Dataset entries
*** Begin section ***

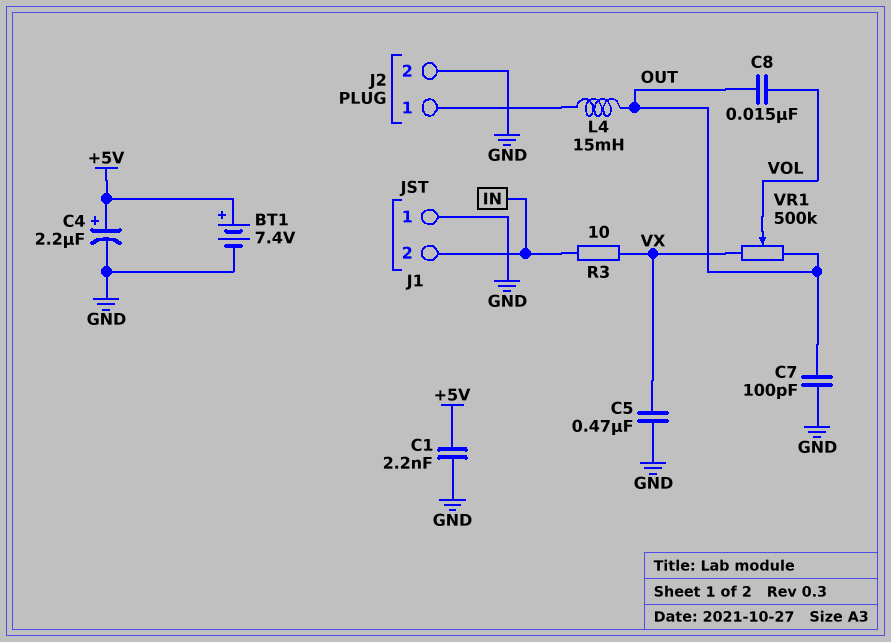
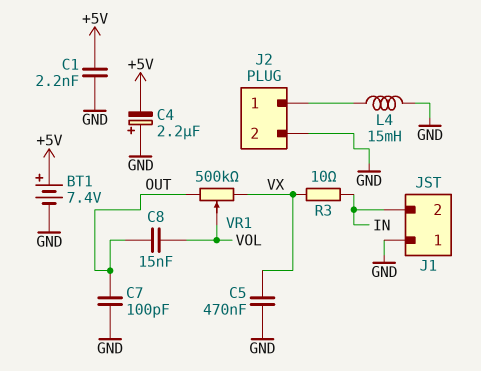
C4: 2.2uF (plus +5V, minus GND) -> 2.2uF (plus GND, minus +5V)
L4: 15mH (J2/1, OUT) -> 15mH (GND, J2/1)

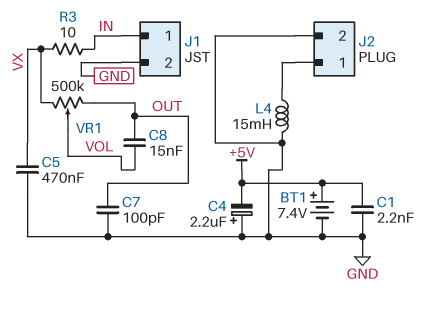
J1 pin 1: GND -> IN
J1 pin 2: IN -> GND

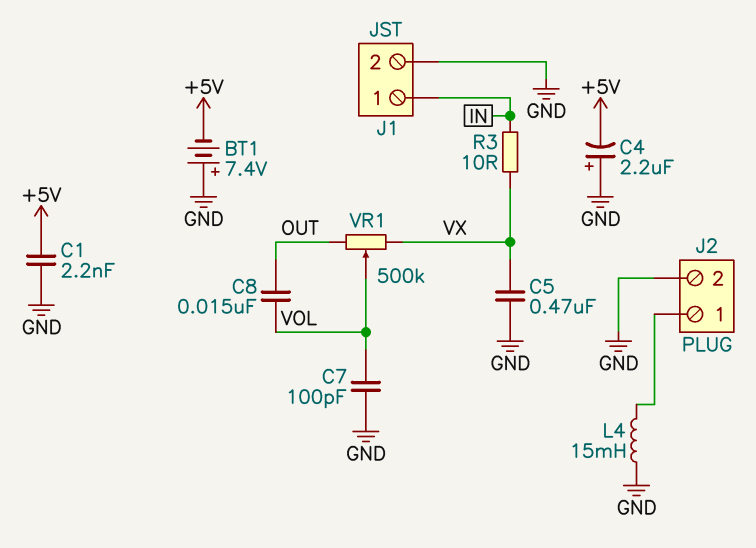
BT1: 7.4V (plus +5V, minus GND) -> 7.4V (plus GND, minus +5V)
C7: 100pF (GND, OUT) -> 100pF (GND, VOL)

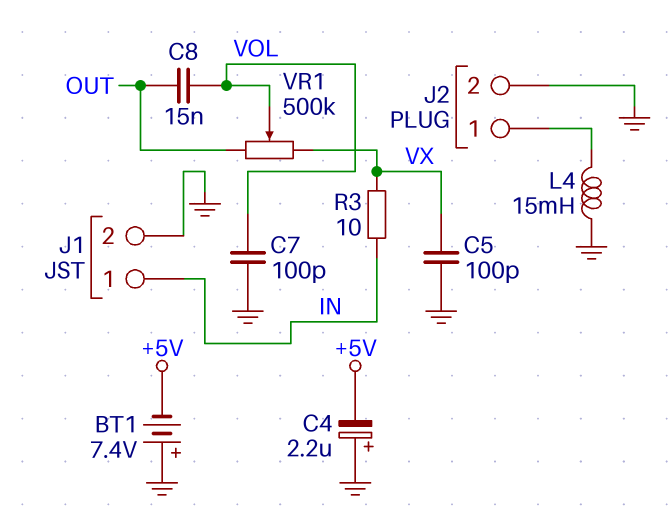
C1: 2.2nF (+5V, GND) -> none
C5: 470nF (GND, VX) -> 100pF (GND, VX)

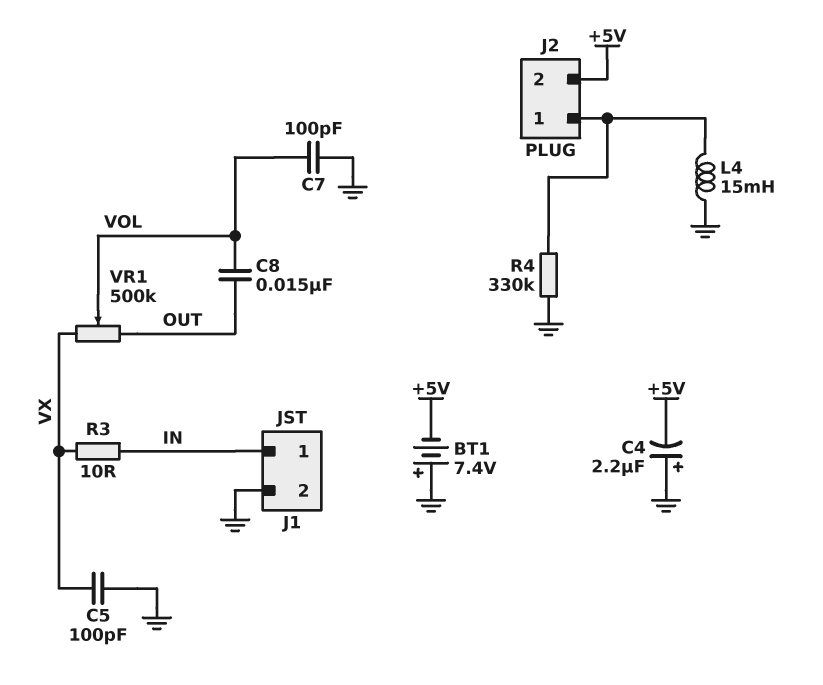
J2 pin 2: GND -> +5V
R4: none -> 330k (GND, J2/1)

*** End section ***
*** Begin section ***

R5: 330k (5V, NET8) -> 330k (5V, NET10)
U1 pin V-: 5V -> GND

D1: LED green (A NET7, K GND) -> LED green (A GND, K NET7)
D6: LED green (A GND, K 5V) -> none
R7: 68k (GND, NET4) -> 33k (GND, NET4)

*** End section ***

■ Task directions: Reproduce exactly, with no pictures, the lines above from the one holding "C4: 2.2uF (plus" to the one holding "R4: none -> 330k (GND, J2/1)", inclusive.

■ Response area:
C4: 2.2uF (plus +5V, minus GND) -> 2.2uF (plus GND, minus +5V)
L4: 15mH (J2/1, OUT) -> 15mH (GND, J2/1)

J1 pin 1: GND -> IN
J1 pin 2: IN -> GND

BT1: 7.4V (plus +5V, minus GND) -> 7.4V (plus GND, minus +5V)
C7: 100pF (GND, OUT) -> 100pF (GND, VOL)

C1: 2.2nF (+5V, GND) -> none
C5: 470nF (GND, VX) -> 100pF (GND, VX)

J2 pin 2: GND -> +5V
R4: none -> 330k (GND, J2/1)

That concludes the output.